■ EXERCISE
From the top of the entries below through the line containing "SW1: switch (GND, U1/RST)", return every line exactly as written, please, and stop there.

'''

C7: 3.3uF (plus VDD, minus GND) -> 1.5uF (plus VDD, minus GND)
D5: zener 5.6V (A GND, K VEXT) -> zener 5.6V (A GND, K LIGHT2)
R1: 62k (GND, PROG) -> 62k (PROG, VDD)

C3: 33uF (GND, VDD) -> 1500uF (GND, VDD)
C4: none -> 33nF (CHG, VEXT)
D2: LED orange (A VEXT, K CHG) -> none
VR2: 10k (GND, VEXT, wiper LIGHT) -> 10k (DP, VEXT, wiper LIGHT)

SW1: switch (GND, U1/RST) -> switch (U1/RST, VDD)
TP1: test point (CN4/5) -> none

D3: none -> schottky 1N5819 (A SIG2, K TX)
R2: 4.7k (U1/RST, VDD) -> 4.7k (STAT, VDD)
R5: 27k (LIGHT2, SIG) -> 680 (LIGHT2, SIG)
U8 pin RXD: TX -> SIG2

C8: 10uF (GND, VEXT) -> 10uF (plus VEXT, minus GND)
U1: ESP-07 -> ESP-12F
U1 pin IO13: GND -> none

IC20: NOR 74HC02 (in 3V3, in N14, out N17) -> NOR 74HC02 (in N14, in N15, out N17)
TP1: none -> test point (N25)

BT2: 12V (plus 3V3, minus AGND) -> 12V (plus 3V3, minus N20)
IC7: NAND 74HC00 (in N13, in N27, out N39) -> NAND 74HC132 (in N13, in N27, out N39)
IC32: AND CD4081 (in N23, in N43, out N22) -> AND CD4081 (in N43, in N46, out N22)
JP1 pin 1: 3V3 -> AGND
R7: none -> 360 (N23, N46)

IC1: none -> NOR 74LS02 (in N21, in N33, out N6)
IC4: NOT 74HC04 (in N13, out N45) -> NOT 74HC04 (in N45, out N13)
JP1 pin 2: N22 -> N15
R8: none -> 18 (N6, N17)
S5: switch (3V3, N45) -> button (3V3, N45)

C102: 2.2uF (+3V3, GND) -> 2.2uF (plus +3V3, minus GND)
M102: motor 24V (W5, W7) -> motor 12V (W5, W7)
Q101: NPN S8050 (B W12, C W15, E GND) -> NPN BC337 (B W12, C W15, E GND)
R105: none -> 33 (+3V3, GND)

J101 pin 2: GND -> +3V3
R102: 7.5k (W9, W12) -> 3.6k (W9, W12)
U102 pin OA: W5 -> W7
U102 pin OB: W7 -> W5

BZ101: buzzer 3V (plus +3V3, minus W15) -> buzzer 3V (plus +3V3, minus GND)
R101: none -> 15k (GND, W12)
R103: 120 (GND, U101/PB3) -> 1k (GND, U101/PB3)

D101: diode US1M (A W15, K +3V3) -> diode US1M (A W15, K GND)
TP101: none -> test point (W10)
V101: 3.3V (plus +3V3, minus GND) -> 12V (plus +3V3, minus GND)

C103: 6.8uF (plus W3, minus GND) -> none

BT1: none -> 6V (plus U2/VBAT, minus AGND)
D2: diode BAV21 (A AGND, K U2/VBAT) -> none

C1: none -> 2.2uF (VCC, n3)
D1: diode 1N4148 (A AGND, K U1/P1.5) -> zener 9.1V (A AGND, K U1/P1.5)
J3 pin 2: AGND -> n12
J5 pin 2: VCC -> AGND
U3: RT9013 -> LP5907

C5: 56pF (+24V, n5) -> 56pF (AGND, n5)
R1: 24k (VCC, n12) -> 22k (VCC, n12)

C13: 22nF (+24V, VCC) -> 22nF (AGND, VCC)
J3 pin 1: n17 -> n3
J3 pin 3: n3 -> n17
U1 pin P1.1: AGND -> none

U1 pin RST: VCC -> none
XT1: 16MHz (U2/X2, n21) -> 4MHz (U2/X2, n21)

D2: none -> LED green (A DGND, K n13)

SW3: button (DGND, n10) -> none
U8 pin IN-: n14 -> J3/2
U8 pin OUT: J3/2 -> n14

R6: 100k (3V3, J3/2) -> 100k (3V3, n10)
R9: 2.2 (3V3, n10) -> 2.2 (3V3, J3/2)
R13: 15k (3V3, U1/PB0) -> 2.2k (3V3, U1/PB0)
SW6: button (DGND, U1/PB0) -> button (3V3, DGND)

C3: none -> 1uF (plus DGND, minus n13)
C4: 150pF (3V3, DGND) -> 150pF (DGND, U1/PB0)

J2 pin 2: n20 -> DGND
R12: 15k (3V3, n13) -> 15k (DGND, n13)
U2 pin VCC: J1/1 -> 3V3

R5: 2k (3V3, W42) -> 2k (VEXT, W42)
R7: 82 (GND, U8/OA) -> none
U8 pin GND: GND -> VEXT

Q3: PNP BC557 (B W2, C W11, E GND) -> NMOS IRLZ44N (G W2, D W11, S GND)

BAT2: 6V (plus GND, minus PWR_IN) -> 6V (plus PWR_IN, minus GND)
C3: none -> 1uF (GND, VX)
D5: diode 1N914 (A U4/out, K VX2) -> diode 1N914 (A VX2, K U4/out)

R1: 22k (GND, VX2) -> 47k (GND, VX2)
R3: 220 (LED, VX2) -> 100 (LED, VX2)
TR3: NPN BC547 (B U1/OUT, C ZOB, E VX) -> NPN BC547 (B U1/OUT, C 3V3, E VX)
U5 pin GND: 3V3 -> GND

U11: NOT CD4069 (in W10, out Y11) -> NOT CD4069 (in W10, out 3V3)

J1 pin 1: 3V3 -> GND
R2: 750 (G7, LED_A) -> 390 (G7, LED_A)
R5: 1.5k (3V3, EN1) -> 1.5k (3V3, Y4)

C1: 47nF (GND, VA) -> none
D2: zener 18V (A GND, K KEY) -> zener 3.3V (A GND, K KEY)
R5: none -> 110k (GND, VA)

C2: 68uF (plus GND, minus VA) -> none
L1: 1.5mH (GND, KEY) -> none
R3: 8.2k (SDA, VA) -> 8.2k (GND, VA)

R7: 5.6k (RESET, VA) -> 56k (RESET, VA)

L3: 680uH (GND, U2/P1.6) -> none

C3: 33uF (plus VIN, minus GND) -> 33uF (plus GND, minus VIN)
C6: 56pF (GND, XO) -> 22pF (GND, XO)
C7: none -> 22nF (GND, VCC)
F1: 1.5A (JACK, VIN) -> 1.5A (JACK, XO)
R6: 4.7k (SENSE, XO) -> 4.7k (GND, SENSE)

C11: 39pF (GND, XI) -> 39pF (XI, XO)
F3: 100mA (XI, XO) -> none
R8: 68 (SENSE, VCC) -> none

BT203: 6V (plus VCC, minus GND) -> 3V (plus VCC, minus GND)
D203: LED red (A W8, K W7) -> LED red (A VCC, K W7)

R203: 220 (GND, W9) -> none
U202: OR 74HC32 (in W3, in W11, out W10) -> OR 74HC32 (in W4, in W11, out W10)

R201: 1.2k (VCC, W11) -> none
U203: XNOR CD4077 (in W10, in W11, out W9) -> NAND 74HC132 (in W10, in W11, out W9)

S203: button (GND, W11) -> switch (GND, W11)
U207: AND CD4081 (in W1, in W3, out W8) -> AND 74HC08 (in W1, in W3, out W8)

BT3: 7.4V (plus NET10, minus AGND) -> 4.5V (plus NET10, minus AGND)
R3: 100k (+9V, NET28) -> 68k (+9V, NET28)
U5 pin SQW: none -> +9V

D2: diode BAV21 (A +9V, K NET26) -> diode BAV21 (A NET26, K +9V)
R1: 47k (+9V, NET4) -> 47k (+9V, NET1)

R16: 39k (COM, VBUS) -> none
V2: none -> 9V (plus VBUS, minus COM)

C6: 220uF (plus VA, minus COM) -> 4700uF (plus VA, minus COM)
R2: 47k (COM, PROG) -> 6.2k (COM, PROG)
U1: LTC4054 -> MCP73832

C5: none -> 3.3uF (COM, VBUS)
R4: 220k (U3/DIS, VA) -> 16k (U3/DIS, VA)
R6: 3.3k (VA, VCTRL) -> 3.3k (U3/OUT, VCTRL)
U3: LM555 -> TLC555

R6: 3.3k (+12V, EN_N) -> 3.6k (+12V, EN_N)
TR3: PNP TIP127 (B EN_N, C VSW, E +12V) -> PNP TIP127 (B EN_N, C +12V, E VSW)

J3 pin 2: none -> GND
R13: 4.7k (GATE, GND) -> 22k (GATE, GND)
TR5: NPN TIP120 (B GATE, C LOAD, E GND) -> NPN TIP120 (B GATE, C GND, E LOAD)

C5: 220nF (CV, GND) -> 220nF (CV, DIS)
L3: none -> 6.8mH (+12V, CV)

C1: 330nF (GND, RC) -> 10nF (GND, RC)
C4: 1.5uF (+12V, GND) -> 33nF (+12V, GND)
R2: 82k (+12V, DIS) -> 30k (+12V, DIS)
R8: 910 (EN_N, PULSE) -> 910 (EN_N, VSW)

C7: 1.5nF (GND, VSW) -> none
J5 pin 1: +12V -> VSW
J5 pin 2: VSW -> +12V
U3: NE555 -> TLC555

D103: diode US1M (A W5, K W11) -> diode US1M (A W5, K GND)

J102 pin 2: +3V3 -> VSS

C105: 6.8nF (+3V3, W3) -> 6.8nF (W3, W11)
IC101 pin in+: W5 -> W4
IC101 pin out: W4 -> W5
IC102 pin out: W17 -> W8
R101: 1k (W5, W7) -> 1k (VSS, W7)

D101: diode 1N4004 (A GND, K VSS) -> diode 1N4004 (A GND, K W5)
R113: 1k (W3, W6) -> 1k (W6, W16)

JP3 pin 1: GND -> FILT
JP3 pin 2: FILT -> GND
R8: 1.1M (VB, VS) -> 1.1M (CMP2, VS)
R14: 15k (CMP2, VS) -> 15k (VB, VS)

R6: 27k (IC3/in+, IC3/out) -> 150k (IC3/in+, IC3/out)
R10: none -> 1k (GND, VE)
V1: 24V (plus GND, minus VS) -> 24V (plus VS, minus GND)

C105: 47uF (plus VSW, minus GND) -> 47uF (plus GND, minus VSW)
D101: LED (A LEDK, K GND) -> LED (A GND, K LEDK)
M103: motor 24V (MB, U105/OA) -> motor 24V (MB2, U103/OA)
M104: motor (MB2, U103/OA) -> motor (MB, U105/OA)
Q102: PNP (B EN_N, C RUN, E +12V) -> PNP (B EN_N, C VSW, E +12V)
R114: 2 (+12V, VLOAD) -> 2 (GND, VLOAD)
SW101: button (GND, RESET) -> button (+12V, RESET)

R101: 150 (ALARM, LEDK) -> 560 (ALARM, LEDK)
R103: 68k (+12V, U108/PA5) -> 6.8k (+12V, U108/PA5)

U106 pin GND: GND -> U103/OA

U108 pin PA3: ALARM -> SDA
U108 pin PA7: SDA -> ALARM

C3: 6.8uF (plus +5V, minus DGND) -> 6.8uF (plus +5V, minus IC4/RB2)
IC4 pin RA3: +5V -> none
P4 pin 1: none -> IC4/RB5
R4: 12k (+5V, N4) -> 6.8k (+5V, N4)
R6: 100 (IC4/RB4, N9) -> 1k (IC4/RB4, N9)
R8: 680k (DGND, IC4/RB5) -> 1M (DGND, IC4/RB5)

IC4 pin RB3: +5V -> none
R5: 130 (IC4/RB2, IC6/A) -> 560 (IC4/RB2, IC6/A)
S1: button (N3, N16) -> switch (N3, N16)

'''

■ OUTPUT BELOW
C7: 3.3uF (plus VDD, minus GND) -> 1.5uF (plus VDD, minus GND)
D5: zener 5.6V (A GND, K VEXT) -> zener 5.6V (A GND, K LIGHT2)
R1: 62k (GND, PROG) -> 62k (PROG, VDD)

C3: 33uF (GND, VDD) -> 1500uF (GND, VDD)
C4: none -> 33nF (CHG, VEXT)
D2: LED orange (A VEXT, K CHG) -> none
VR2: 10k (GND, VEXT, wiper LIGHT) -> 10k (DP, VEXT, wiper LIGHT)

SW1: switch (GND, U1/RST) -> switch (U1/RST, VDD)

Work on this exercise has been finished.